* TASK DESCRIPTION:
As the answer, give a copy of each line below that includes the word "brown".

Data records
== == ==
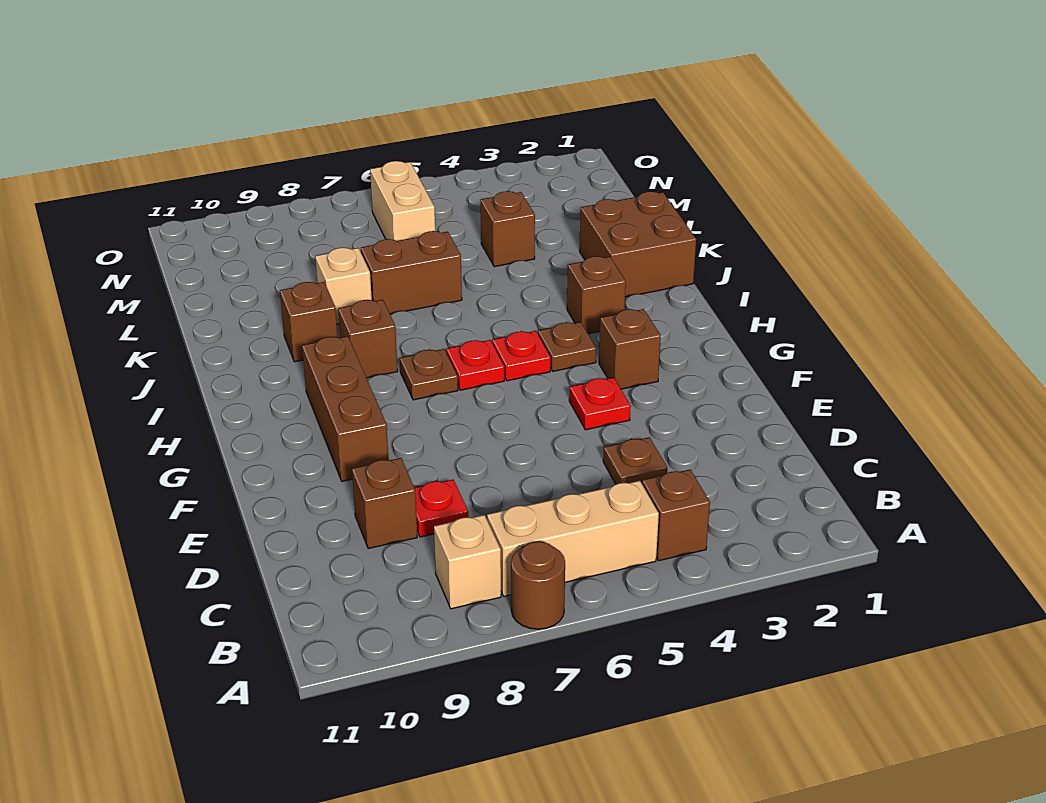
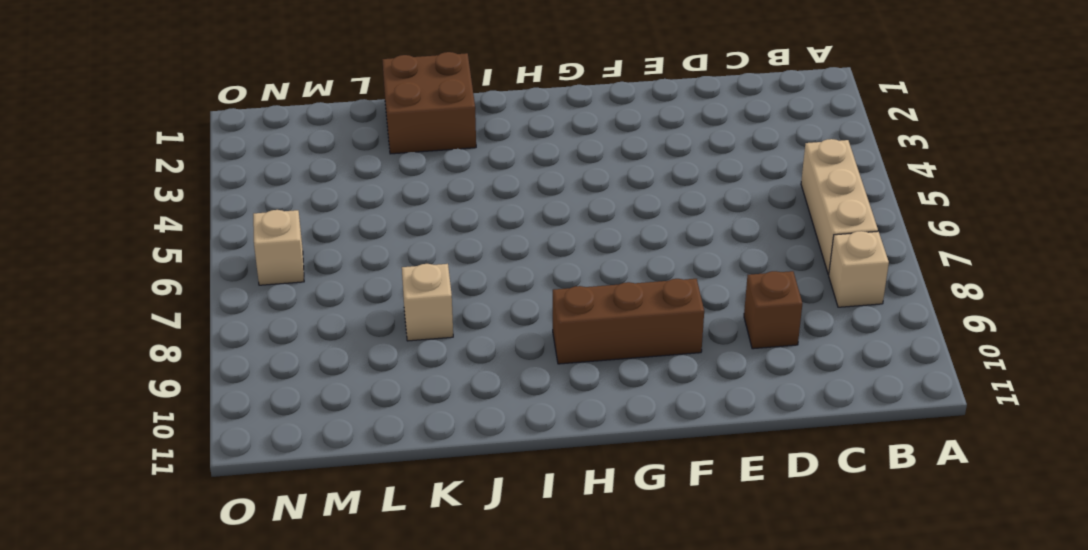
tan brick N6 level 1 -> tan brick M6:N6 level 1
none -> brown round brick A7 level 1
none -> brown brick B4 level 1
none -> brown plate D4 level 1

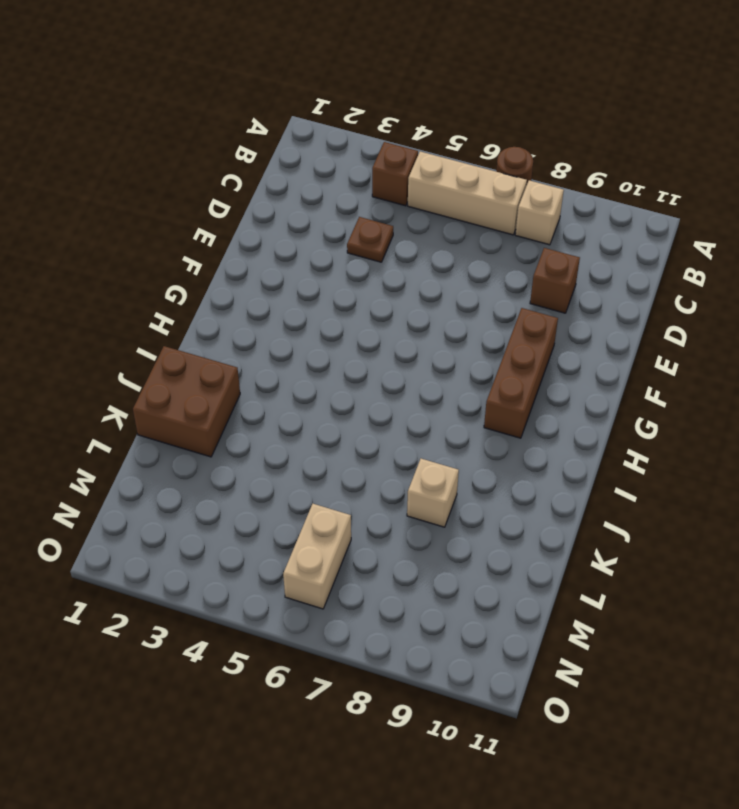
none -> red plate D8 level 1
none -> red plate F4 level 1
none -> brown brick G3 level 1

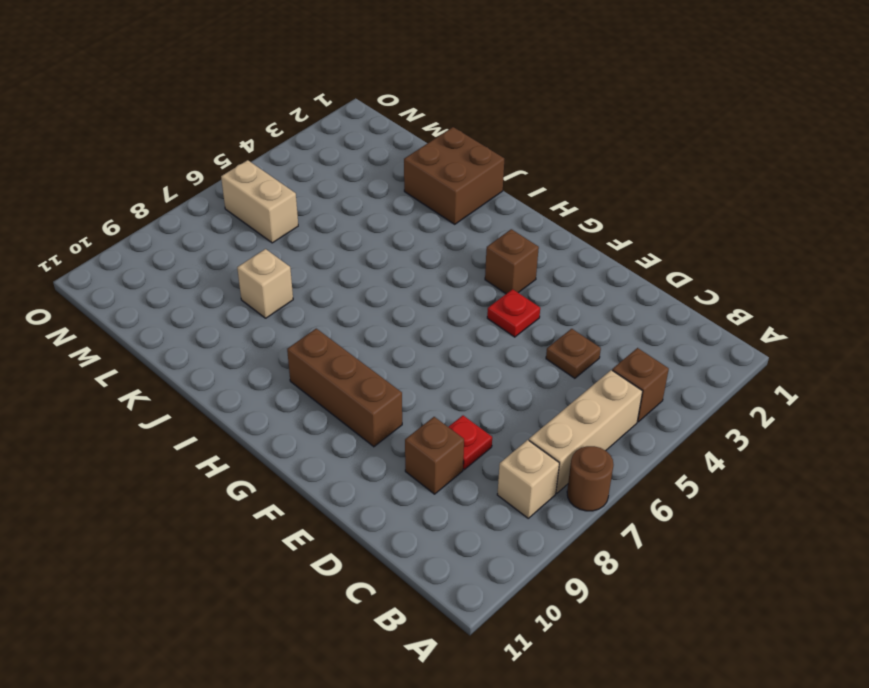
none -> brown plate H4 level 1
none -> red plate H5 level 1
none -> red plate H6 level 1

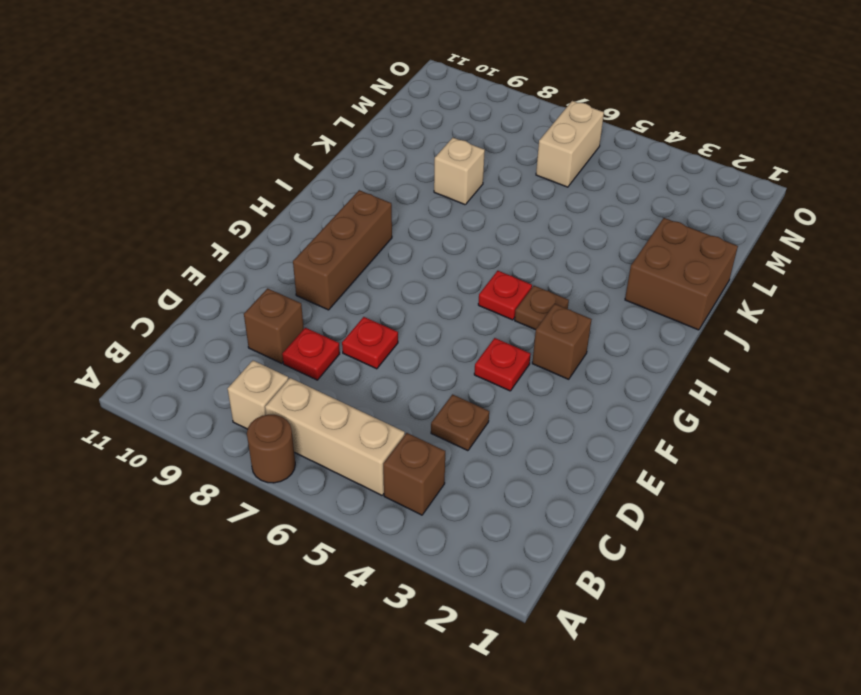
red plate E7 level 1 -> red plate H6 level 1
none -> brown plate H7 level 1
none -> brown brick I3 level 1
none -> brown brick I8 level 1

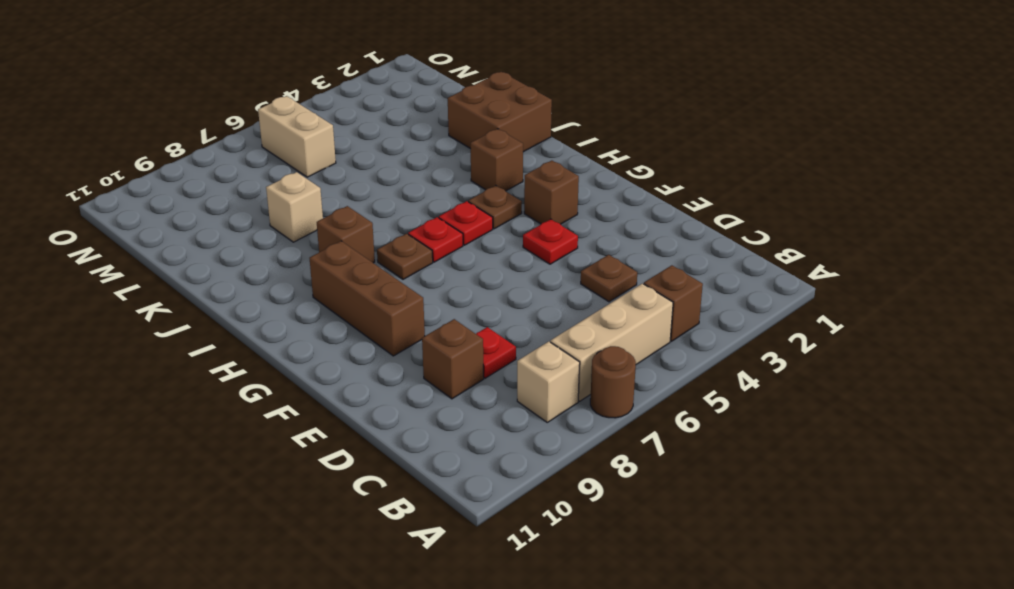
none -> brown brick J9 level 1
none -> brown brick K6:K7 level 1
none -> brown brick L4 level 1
== == ==
* FINISHED TASK:
none -> brown round brick A7 level 1
none -> brown brick B4 level 1
none -> brown plate D4 level 1
none -> brown brick G3 level 1
none -> brown plate H4 level 1
none -> brown plate H7 level 1
none -> brown brick I3 level 1
none -> brown brick I8 level 1
none -> brown brick J9 level 1
none -> brown brick K6:K7 level 1
none -> brown brick L4 level 1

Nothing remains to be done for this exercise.